> **EXERCISE**:
Give the data below again exactly as written, but without the pictures.
(Beginning of DATASET EXCERPT)
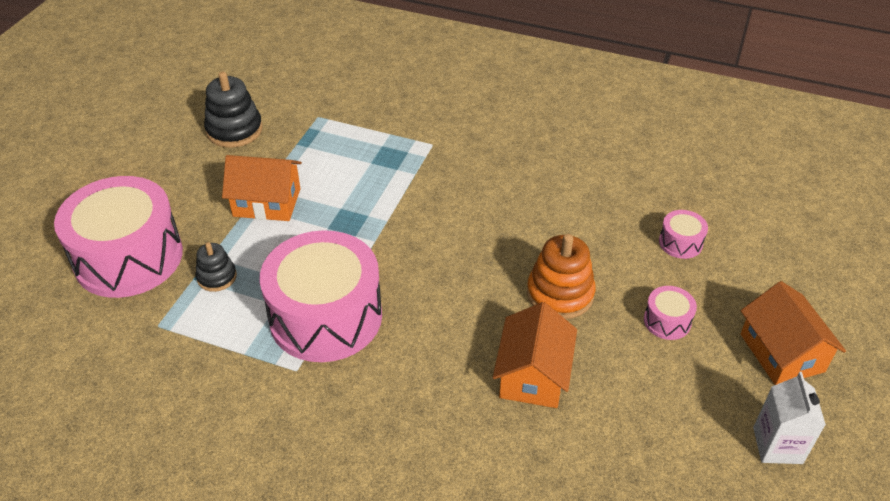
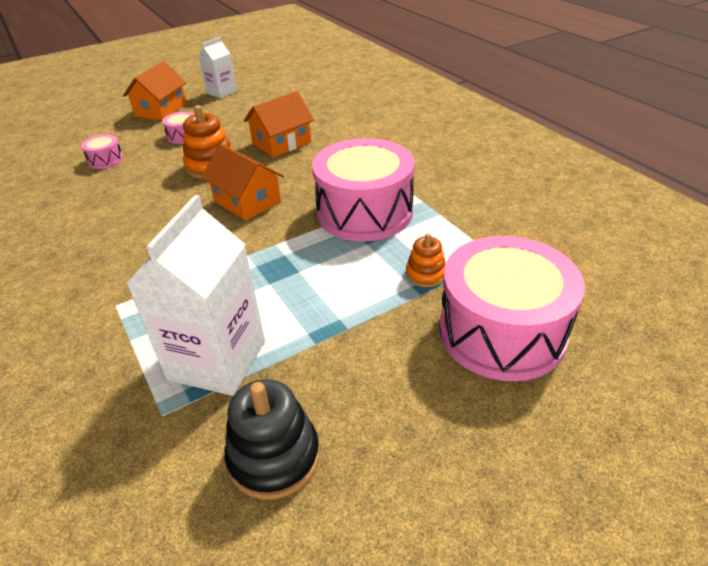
camera: 140 degrees left, 5 degrees down
(217, 277) = (425, 274): black stacking toy -> orange stacking toy
(267, 202) = (326, 324): orange house -> orange house (247, 201)
(319, 150) = (217, 360): none -> white carton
(End of DATASET EXCERPT)
> **TASK RESULT**:
camera: 140 degrees left, 5 degrees down
(217, 277) = (425, 274): black stacking toy -> orange stacking toy
(267, 202) = (326, 324): orange house -> orange house (247, 201)
(319, 150) = (217, 360): none -> white carton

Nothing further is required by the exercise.